Given instruction >>
Copy the data below word for word, from its first line through the line containing "Does wooden boat", including that line.
--- Begin ---
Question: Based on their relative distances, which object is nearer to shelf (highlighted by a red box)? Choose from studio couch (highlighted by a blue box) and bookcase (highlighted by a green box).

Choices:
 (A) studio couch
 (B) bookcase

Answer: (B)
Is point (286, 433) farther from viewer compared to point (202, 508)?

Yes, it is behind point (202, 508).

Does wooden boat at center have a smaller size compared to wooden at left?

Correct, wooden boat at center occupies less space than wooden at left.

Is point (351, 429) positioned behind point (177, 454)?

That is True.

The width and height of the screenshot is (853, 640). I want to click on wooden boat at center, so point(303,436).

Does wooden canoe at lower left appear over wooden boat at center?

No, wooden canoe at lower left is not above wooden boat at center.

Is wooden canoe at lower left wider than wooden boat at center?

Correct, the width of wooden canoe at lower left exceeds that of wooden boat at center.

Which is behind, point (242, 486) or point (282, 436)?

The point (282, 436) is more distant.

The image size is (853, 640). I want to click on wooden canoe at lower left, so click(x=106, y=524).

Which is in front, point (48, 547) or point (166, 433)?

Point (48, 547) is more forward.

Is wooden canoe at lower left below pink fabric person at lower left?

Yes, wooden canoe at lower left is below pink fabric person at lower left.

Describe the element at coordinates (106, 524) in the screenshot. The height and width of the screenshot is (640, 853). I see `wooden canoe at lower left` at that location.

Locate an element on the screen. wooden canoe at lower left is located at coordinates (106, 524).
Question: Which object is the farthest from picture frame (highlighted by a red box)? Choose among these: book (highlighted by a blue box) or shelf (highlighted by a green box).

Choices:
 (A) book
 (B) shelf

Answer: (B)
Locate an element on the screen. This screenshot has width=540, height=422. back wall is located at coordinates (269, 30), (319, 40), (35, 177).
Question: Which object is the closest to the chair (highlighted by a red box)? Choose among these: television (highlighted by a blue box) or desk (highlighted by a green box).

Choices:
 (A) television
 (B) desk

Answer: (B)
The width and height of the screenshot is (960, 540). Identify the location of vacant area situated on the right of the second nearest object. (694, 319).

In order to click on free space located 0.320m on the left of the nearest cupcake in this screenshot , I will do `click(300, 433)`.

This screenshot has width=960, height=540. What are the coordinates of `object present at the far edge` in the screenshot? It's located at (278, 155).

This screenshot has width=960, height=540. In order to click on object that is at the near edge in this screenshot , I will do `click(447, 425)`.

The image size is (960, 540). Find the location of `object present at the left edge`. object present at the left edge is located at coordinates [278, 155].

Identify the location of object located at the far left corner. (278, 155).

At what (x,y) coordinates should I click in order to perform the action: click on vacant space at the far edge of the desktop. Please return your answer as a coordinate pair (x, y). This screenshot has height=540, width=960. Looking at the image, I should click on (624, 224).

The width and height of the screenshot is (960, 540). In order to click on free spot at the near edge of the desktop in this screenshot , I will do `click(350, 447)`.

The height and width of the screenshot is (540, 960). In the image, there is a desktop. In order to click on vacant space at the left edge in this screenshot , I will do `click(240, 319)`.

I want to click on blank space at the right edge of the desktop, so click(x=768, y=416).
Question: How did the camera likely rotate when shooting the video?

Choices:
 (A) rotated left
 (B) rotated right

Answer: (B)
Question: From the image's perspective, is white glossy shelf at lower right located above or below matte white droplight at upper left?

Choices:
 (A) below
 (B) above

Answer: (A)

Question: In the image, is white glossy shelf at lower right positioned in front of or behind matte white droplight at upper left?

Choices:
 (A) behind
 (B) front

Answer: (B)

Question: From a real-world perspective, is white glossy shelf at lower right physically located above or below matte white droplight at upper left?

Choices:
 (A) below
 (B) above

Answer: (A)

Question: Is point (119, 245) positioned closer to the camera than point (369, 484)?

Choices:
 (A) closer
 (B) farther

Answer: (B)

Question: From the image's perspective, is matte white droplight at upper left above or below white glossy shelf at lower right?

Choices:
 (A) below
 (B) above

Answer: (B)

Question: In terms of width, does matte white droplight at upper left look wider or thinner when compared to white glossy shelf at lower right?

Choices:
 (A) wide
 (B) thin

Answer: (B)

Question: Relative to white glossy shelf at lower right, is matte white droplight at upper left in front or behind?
--- End ---
Answer to this problem >>
Question: Based on their relative distances, which object is nearer to shelf (highlighted by a red box)? Choose from studio couch (highlighted by a blue box) and bookcase (highlighted by a green box).

Choices:
 (A) studio couch
 (B) bookcase

Answer: (B)
Is point (286, 433) farther from viewer compared to point (202, 508)?

Yes, it is behind point (202, 508).

Does wooden boat at center have a smaller size compared to wooden at left?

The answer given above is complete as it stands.